**Task brief:** Tally how many lines in the data below include "book", then please reply with only that figure.

[Object state change records]

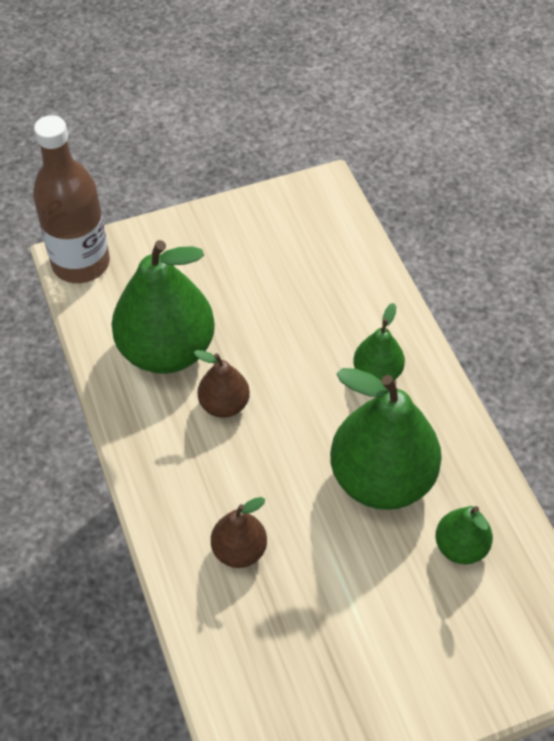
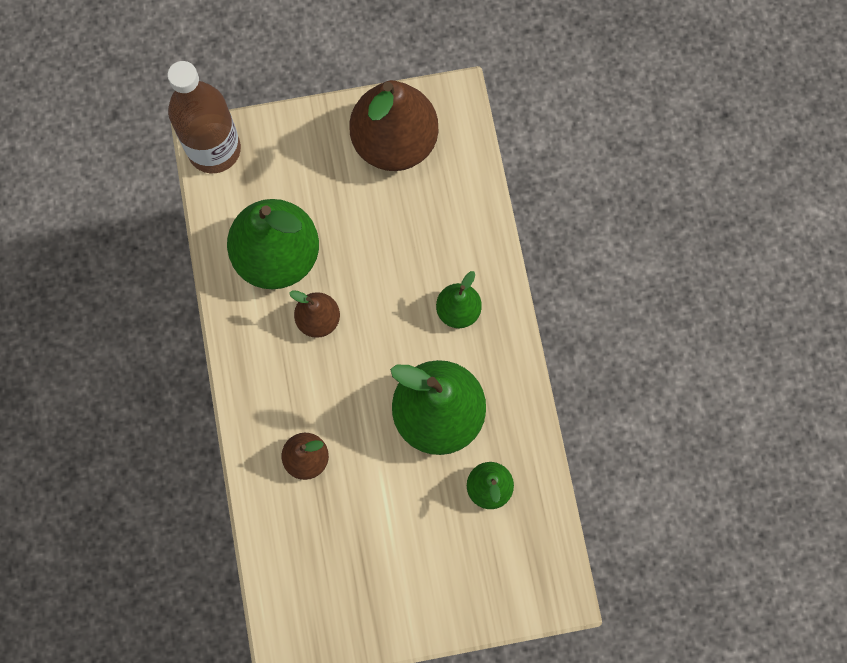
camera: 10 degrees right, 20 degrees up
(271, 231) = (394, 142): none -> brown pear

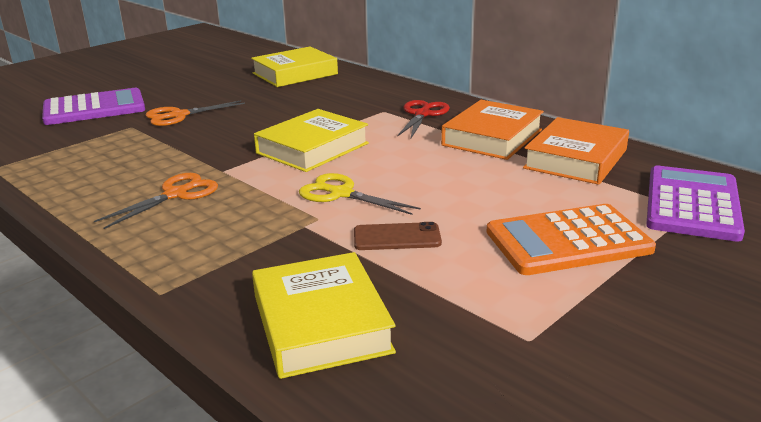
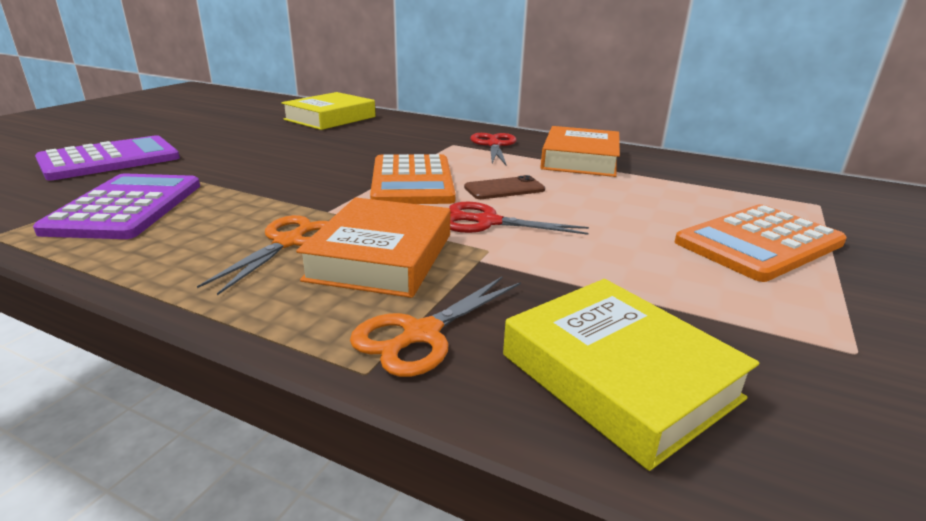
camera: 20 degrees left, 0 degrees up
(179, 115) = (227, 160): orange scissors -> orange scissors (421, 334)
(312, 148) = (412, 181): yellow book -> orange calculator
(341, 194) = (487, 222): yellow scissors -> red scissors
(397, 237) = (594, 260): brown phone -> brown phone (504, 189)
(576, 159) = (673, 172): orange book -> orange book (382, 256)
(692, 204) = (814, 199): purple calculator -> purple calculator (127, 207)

**Written solution:** 2